■ What to produce
Check each line of the listing below for the string "purple", then copy every line that has it.
* * * * *
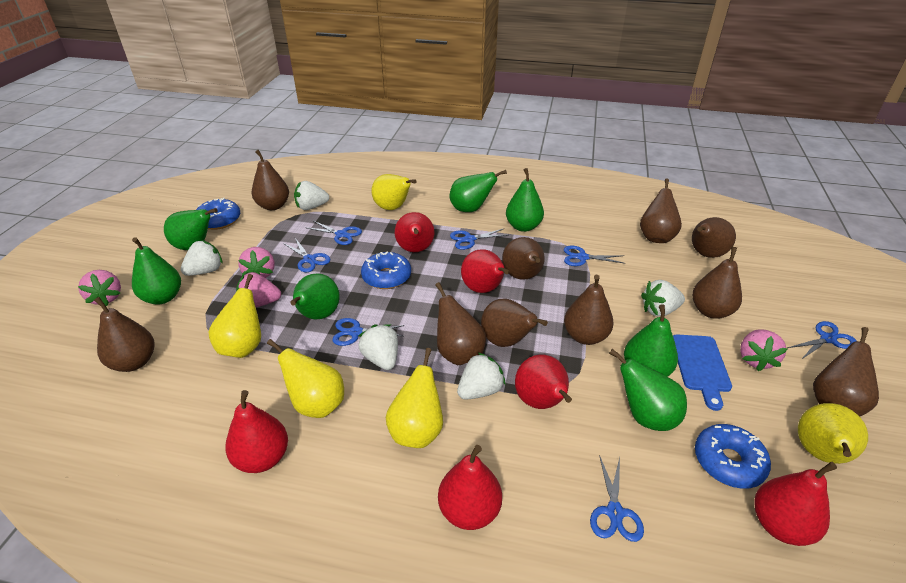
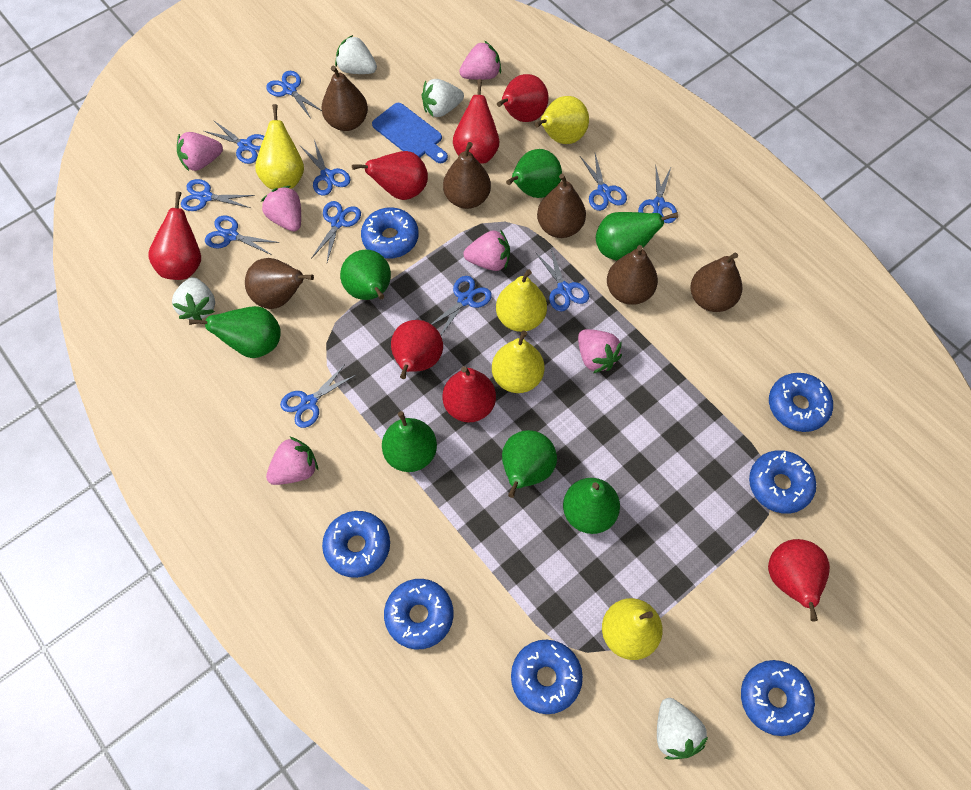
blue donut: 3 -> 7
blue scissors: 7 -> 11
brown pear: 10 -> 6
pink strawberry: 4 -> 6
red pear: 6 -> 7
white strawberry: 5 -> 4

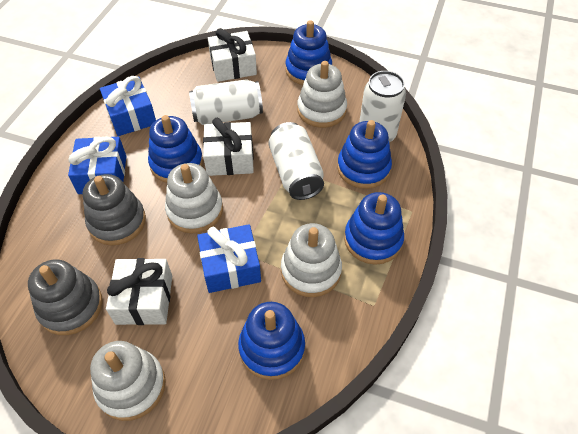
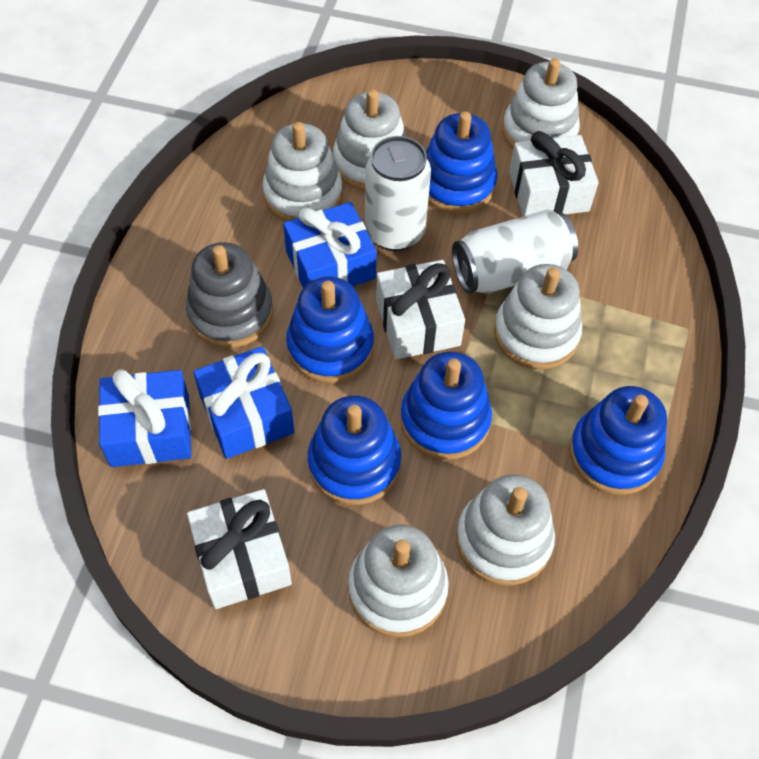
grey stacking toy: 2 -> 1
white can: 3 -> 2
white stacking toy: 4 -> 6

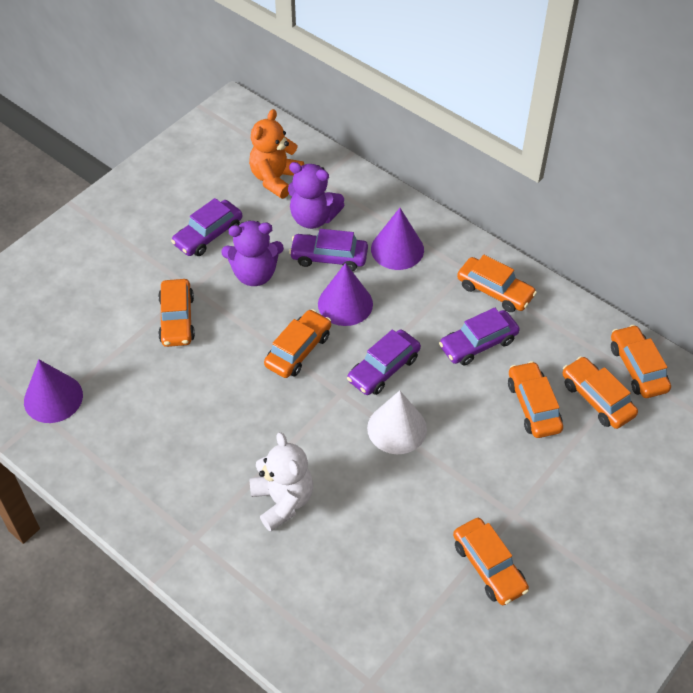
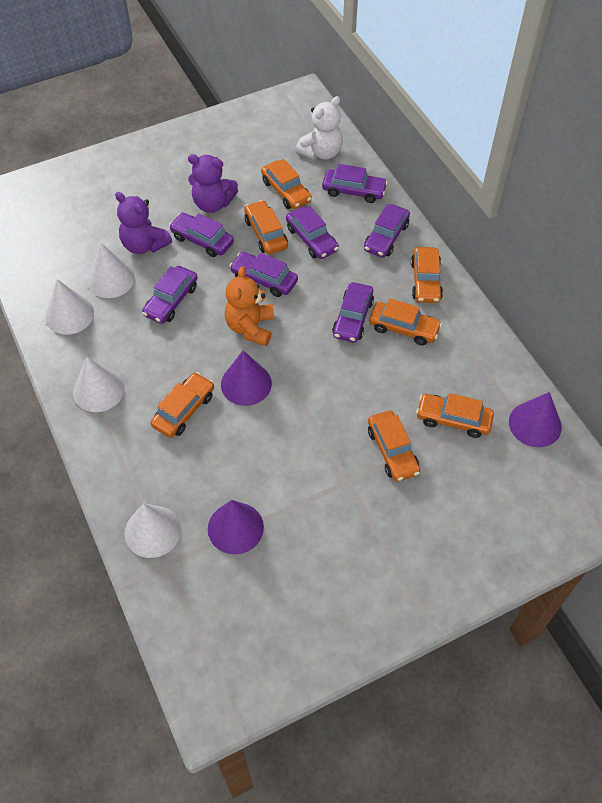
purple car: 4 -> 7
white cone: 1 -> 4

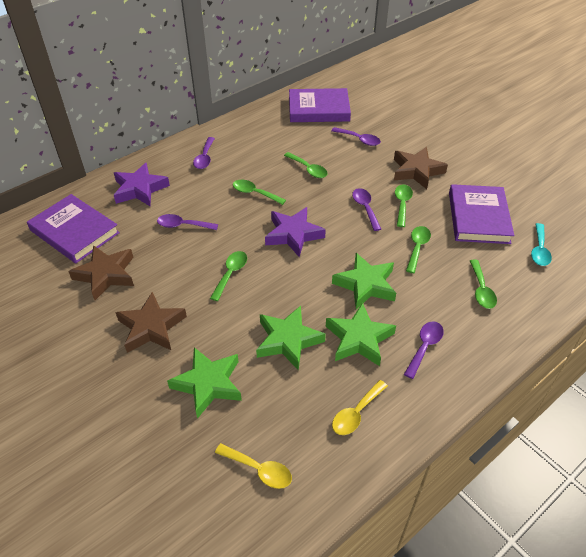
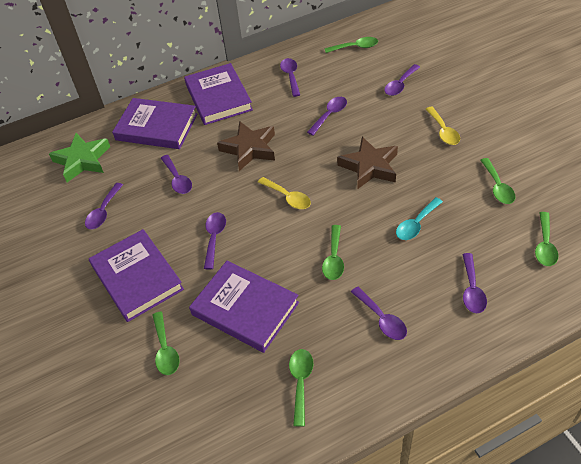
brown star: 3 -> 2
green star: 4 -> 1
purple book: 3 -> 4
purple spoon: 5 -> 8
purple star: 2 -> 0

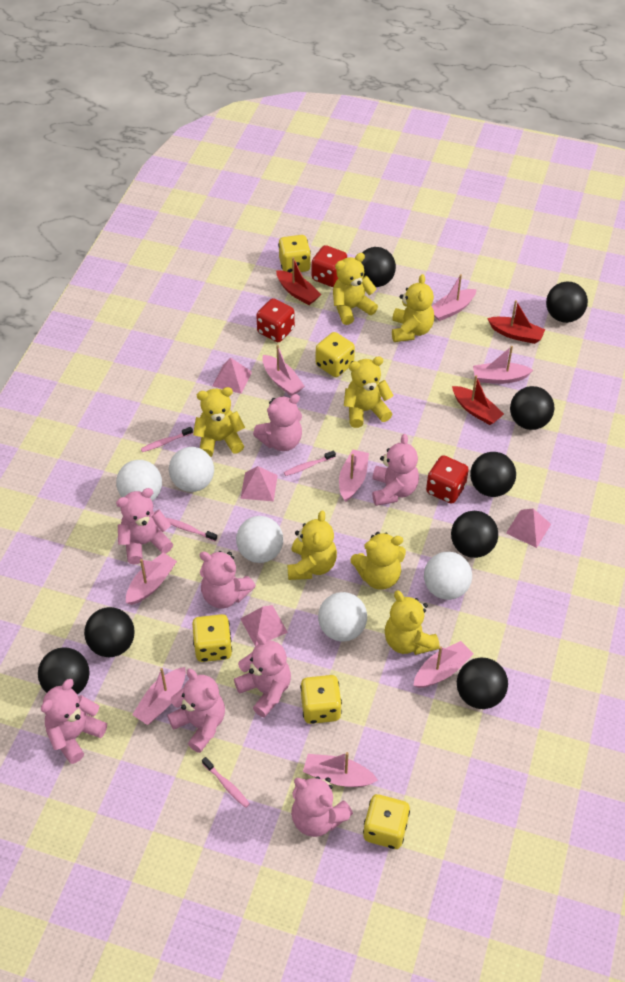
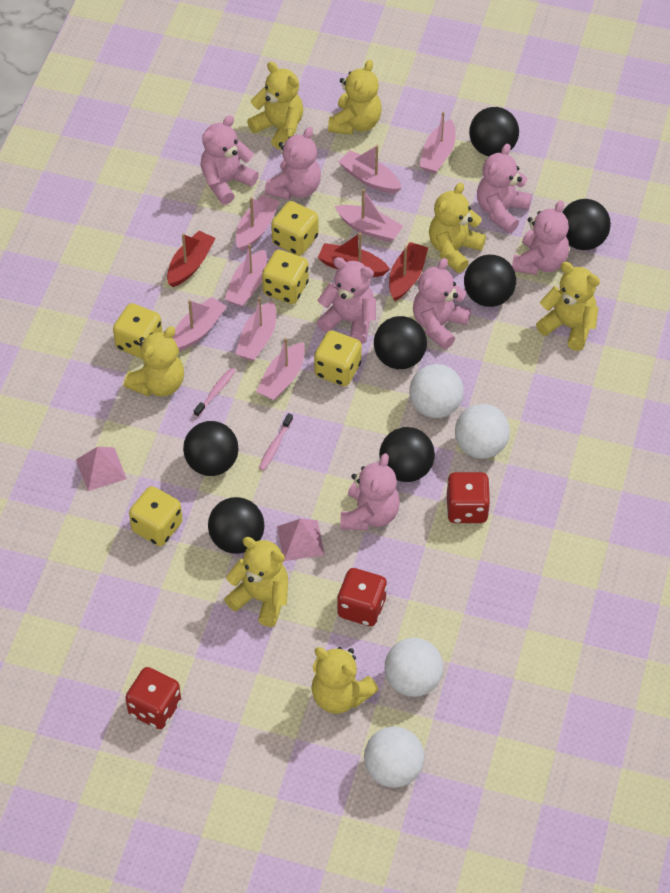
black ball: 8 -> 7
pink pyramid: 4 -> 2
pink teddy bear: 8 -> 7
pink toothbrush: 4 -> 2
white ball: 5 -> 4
* * * * *
■ Solution for this task
purple car: 4 -> 7
purple book: 3 -> 4
purple spoon: 5 -> 8
purple star: 2 -> 0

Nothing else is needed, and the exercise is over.